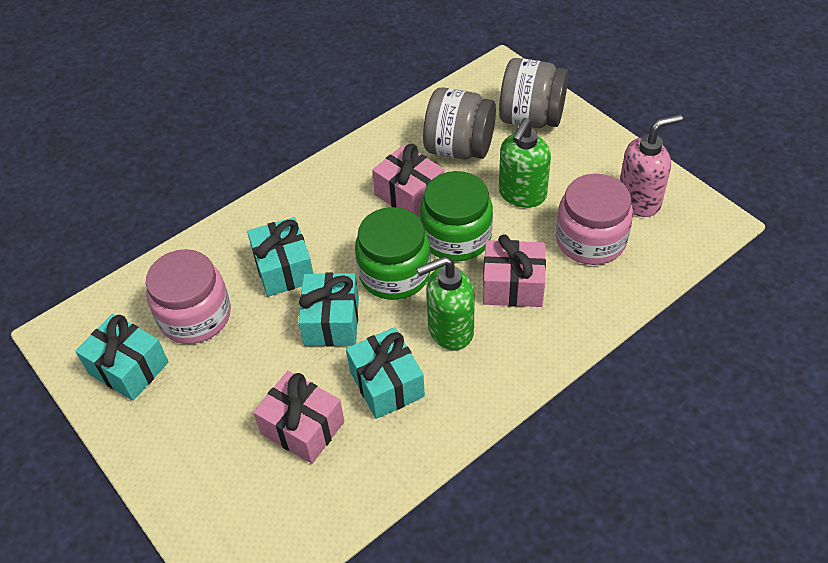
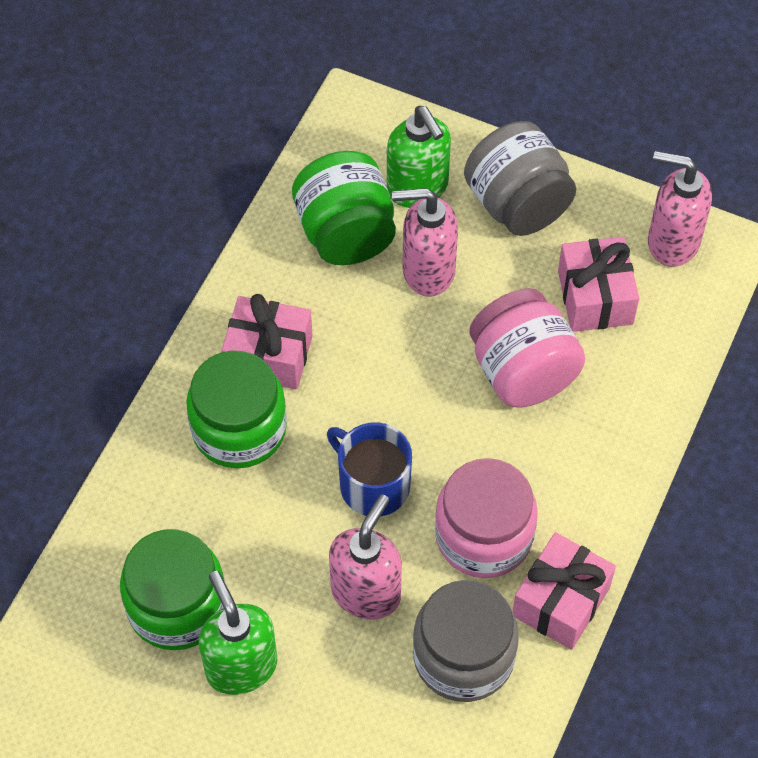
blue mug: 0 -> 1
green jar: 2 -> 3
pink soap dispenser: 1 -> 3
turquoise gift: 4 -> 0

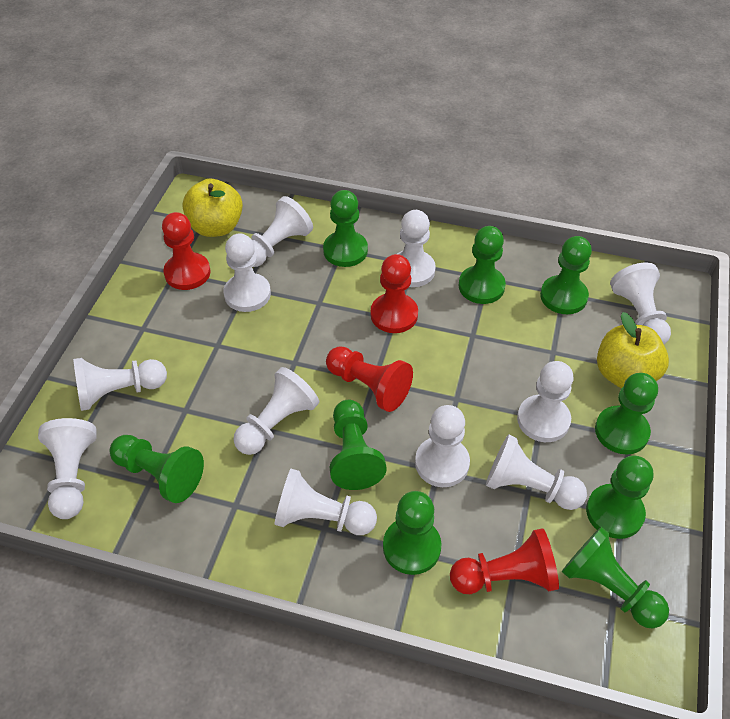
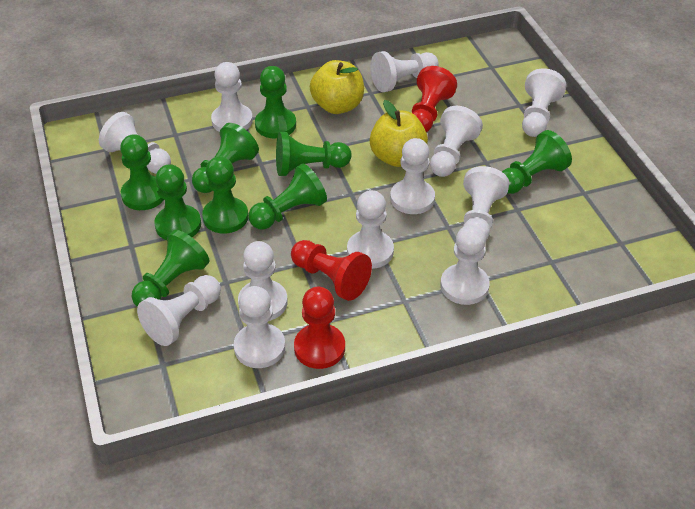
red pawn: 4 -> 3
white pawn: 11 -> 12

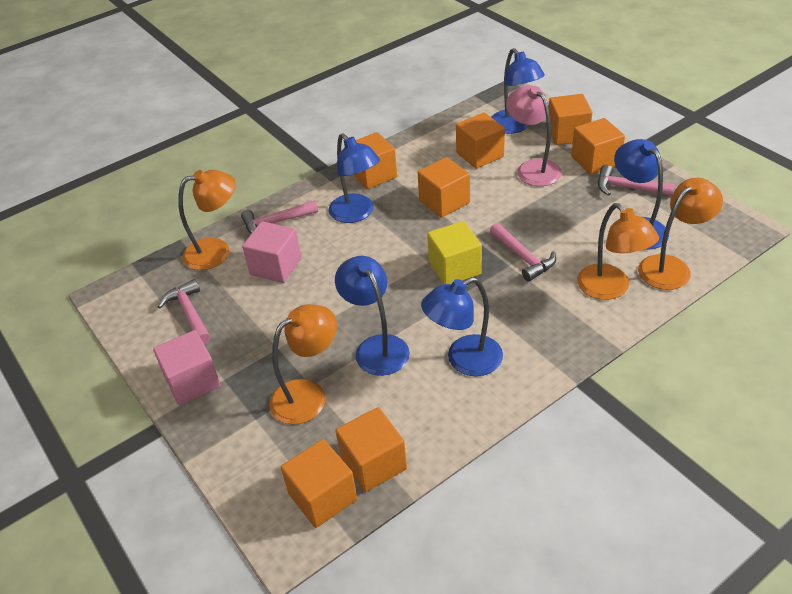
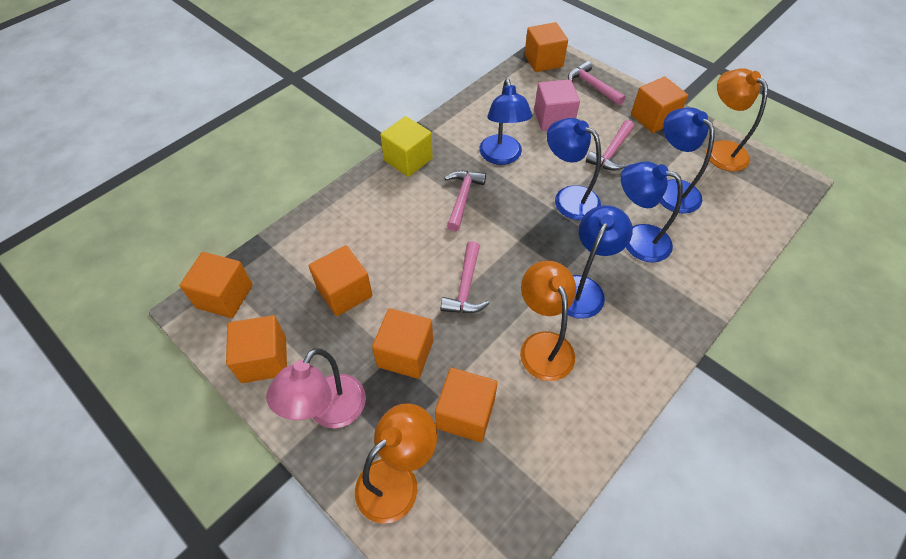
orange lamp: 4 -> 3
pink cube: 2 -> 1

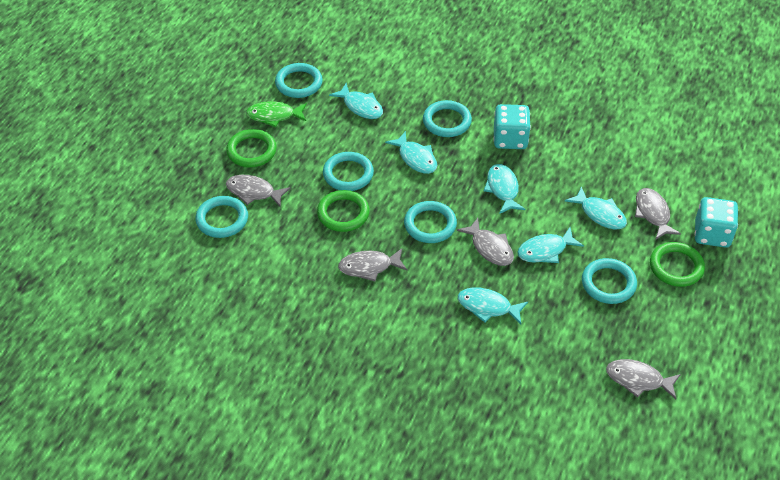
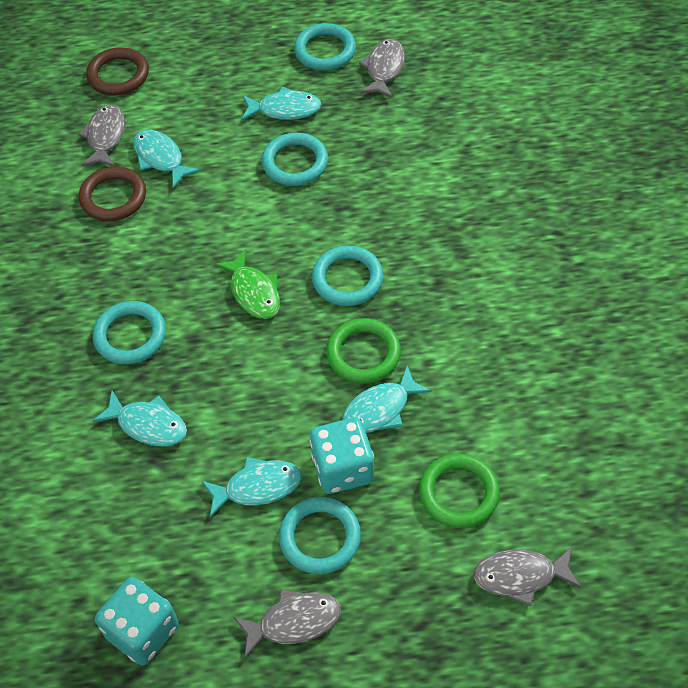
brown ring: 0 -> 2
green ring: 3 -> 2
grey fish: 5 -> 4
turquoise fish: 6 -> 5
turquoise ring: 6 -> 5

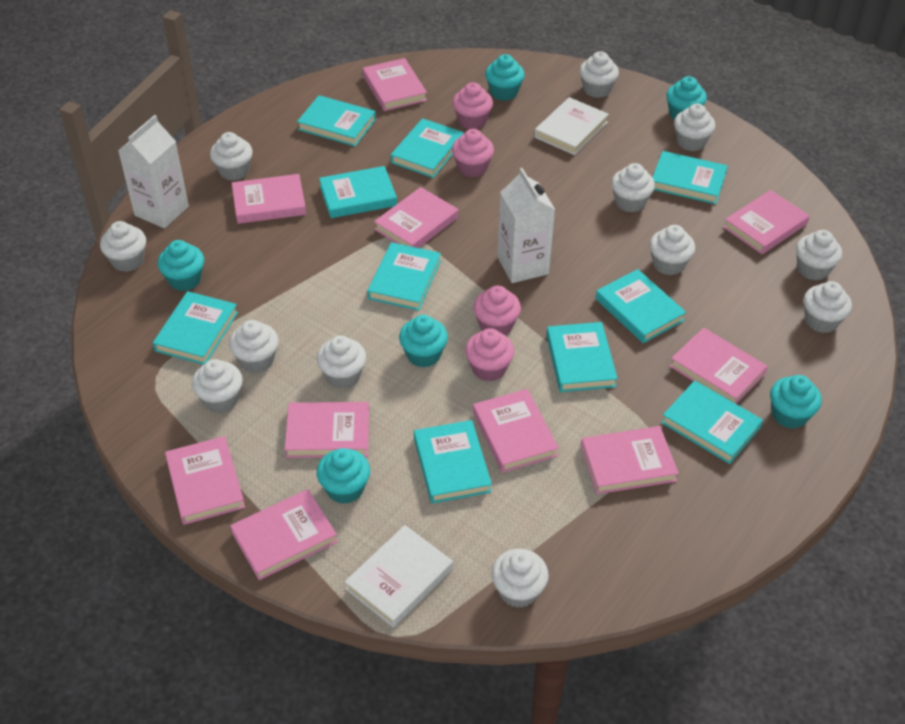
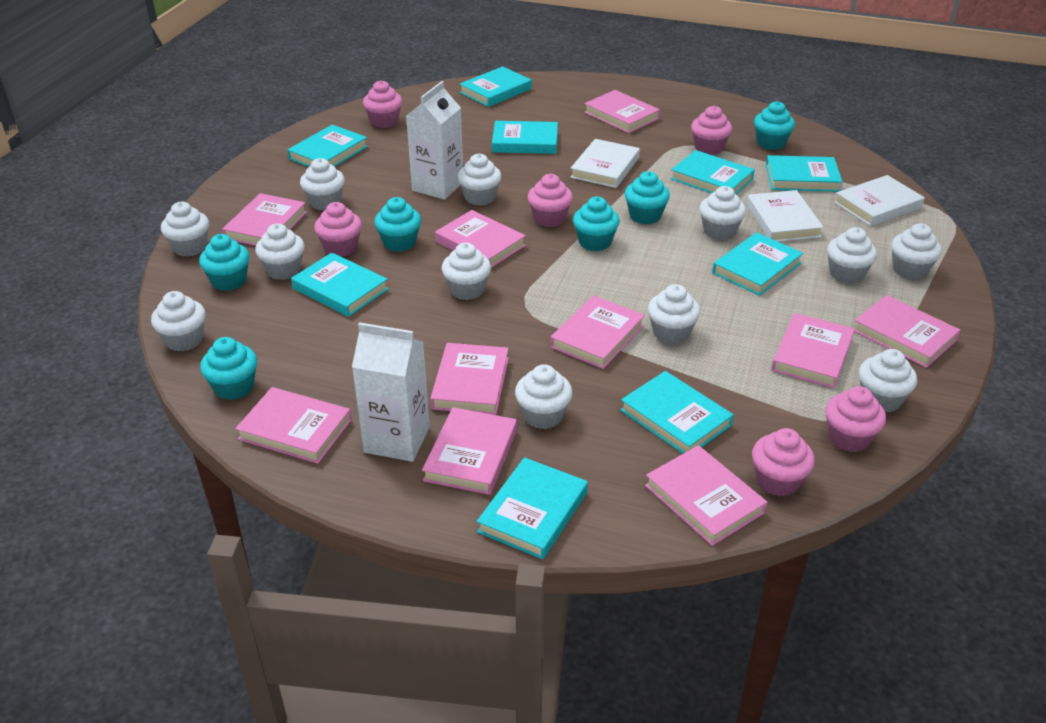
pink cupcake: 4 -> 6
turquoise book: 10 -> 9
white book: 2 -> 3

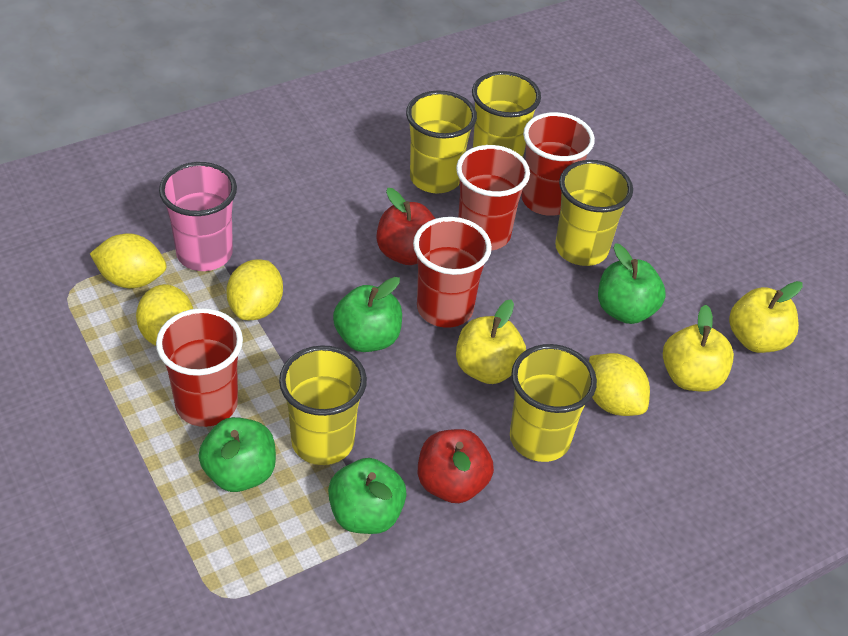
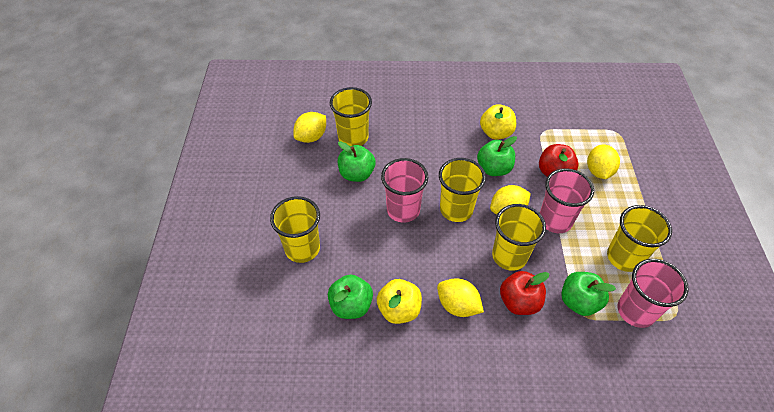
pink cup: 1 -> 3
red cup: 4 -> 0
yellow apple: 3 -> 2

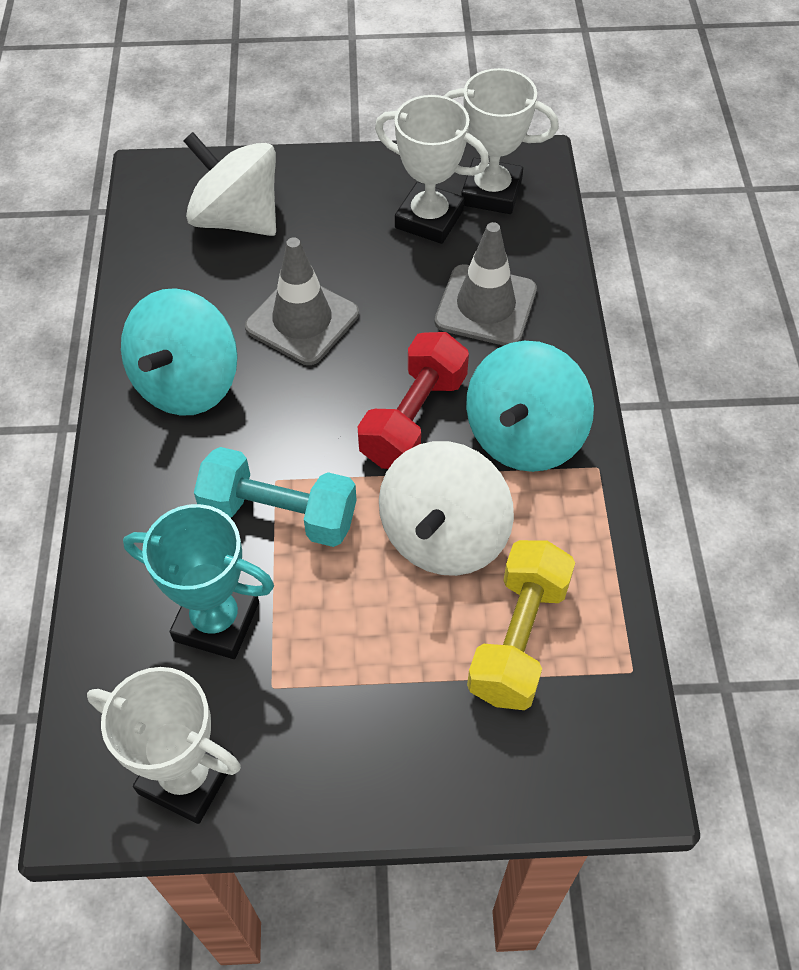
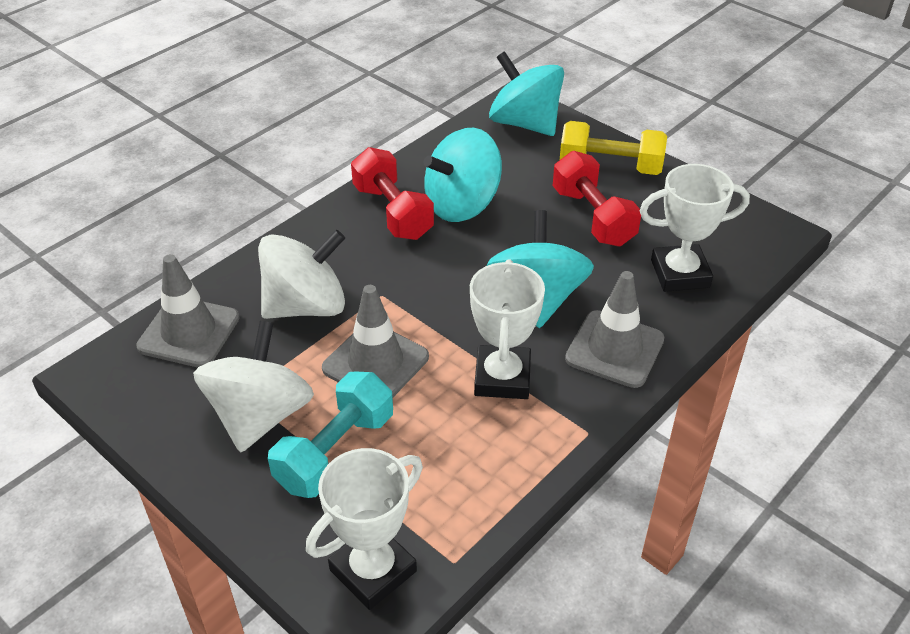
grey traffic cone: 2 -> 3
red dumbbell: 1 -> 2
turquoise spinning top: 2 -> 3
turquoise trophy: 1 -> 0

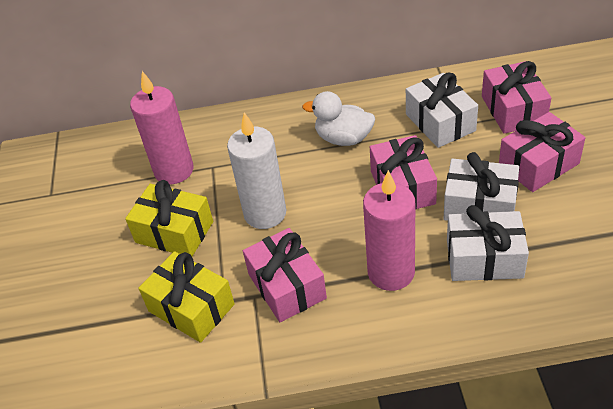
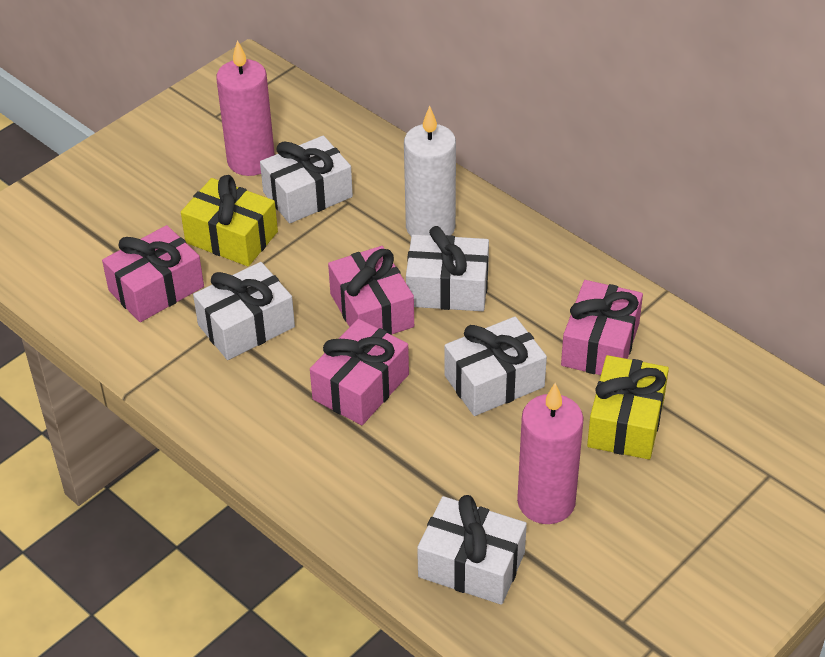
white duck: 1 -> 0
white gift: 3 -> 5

_Your goal:_
Starting at the line that holds "red cup: 4 -> 0", copy each line exactly through the end of the listing, both ends included. Leave the pictures out.

_Completed task:_
red cup: 4 -> 0
yellow apple: 3 -> 2

grey traffic cone: 2 -> 3
red dumbbell: 1 -> 2
turquoise spinning top: 2 -> 3
turquoise trophy: 1 -> 0

white duck: 1 -> 0
white gift: 3 -> 5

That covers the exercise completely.